The data
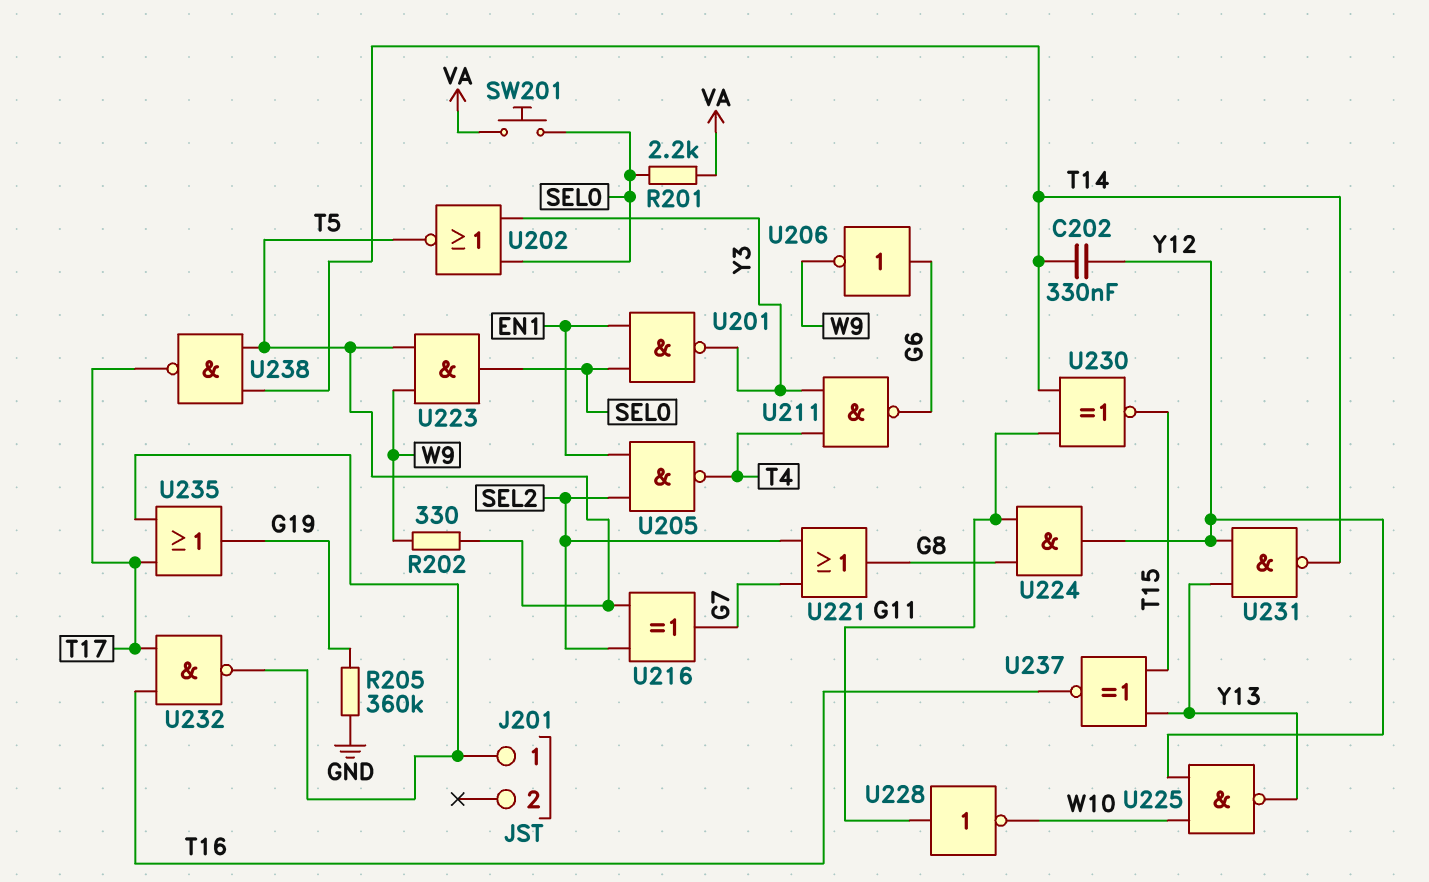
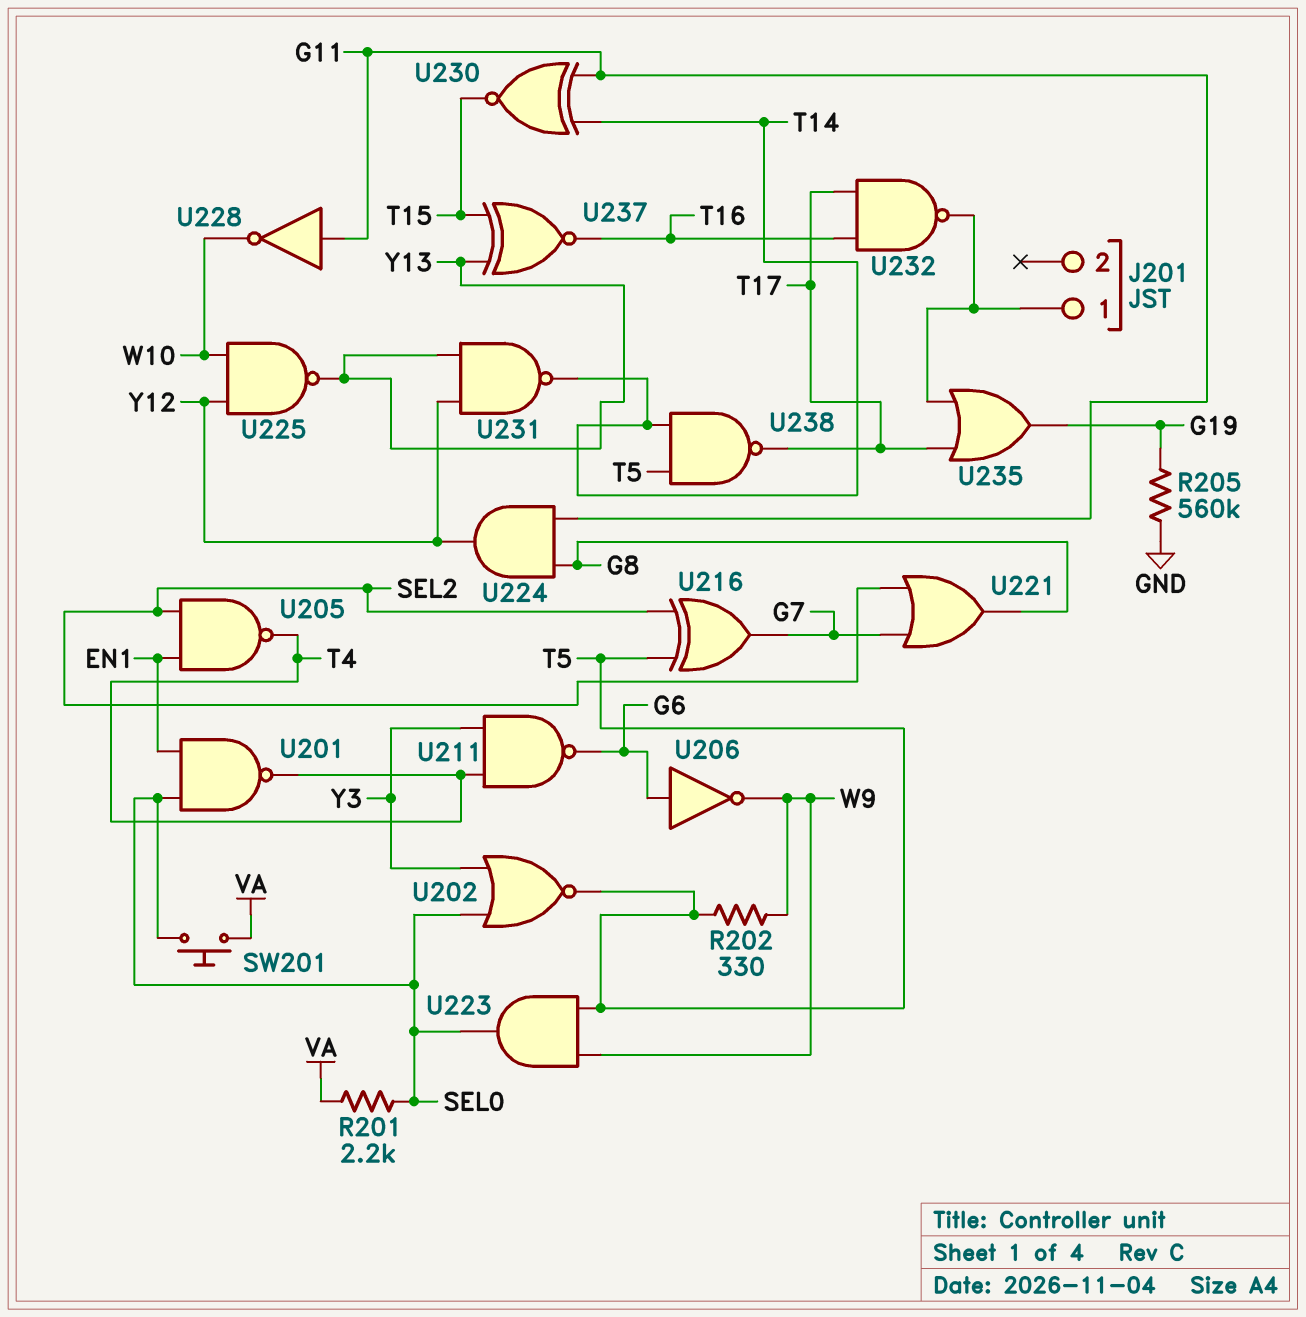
C202: 330nF (T14, Y12) -> none
R205: 360k (G19, GND) -> 560k (G19, GND)
U201: NAND (in EN1, in SEL0, out Y3) -> NAND (in EN1, in SEL0, out T4)

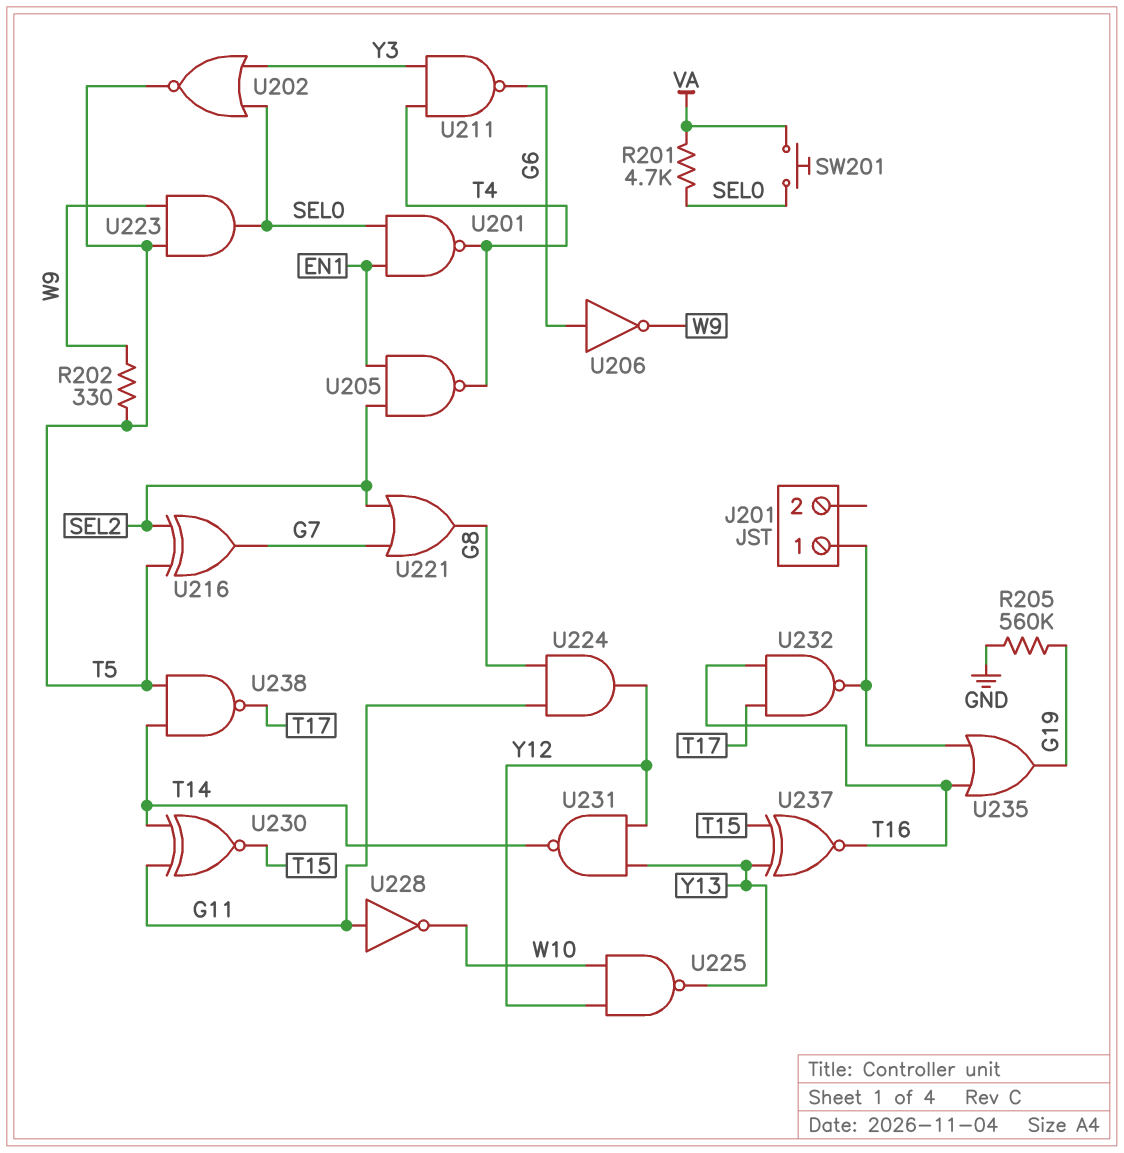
R201: 2.2k (SEL0, VA) -> 4.7k (SEL0, VA)
U235: OR (in J201/1, in T17, out G19) -> OR (in J201/1, in T16, out G19)

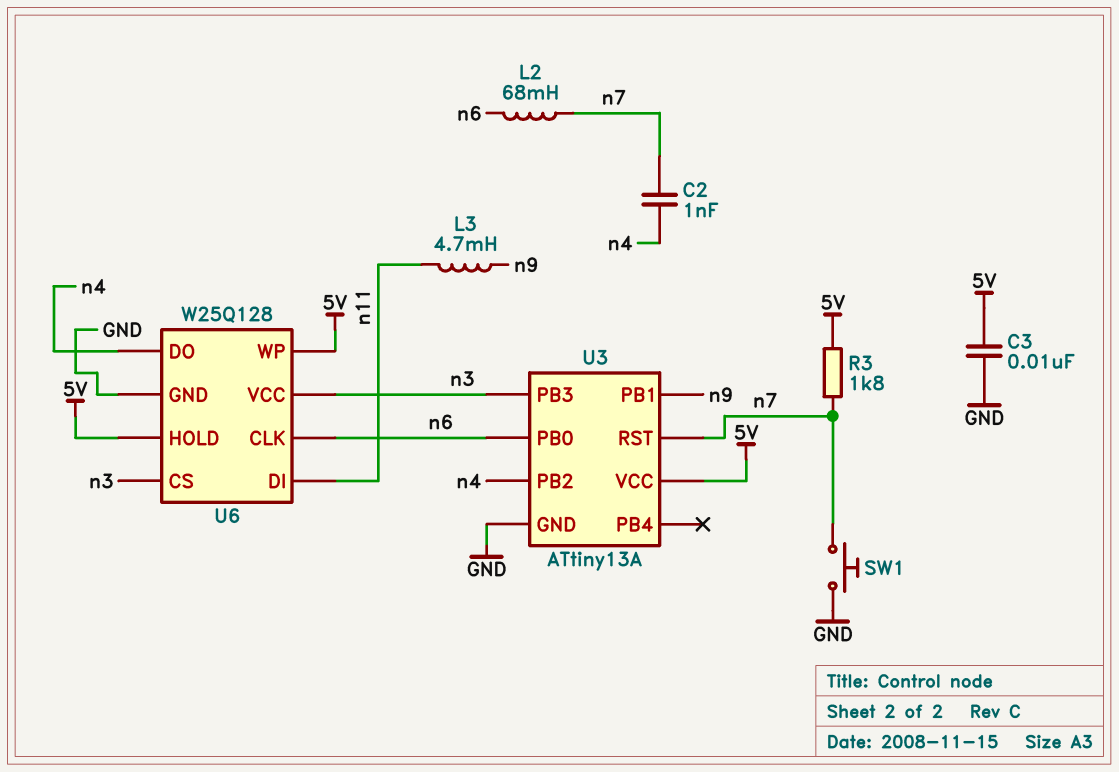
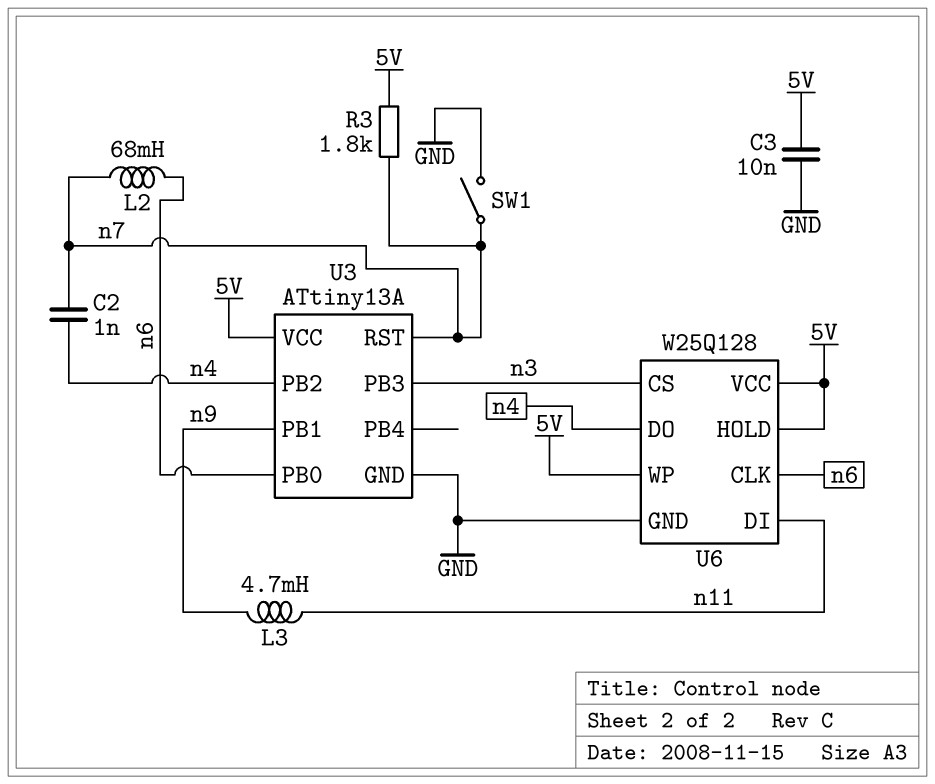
SW1: button (GND, n7) -> switch (GND, n7)
U6 pin VCC: n3 -> 5V

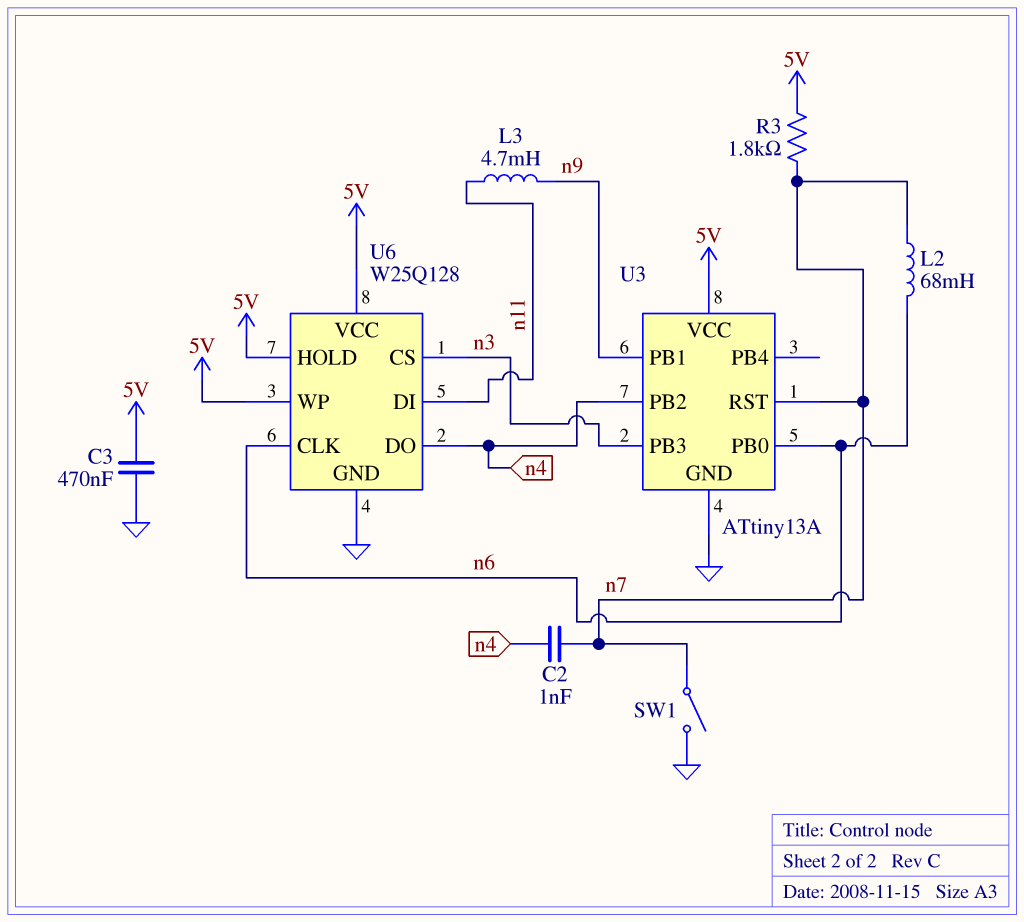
C3: 10nF (5V, GND) -> 470nF (5V, GND)

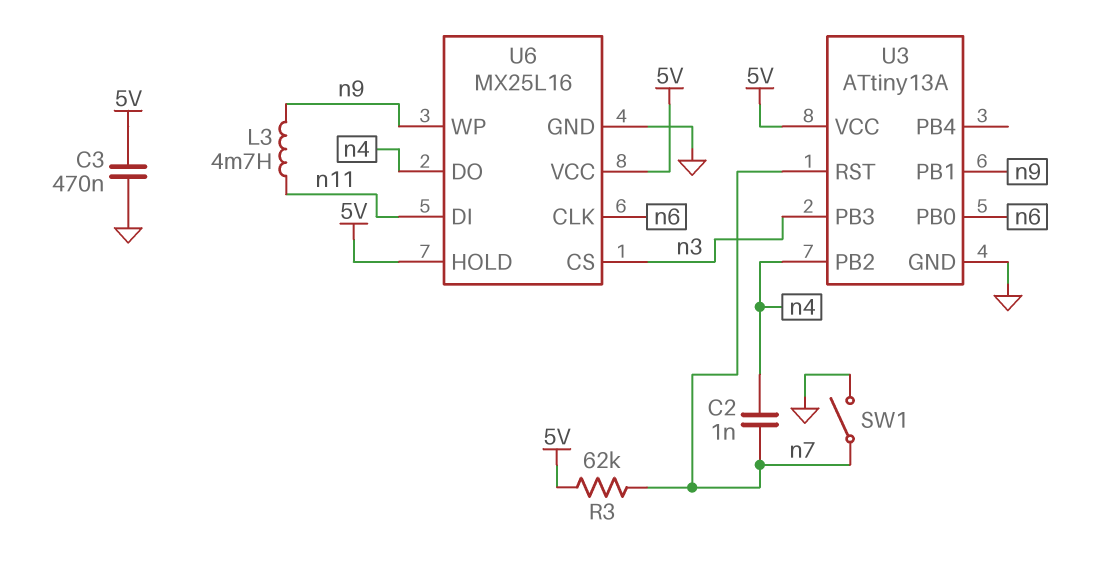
L2: 68mH (n6, n7) -> none
R3: 1.8k (5V, n7) -> 62k (5V, n7)
U6: W25Q128 -> MX25L16
U6 pin WP: 5V -> n9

Work task
Except for the pictures, set down all of the records exactly.

Problem solution
C202: 330nF (T14, Y12) -> none
R205: 360k (G19, GND) -> 560k (G19, GND)
U201: NAND (in EN1, in SEL0, out Y3) -> NAND (in EN1, in SEL0, out T4)

R201: 2.2k (SEL0, VA) -> 4.7k (SEL0, VA)
U235: OR (in J201/1, in T17, out G19) -> OR (in J201/1, in T16, out G19)

SW1: button (GND, n7) -> switch (GND, n7)
U6 pin VCC: n3 -> 5V

C3: 10nF (5V, GND) -> 470nF (5V, GND)

L2: 68mH (n6, n7) -> none
R3: 1.8k (5V, n7) -> 62k (5V, n7)
U6: W25Q128 -> MX25L16
U6 pin WP: 5V -> n9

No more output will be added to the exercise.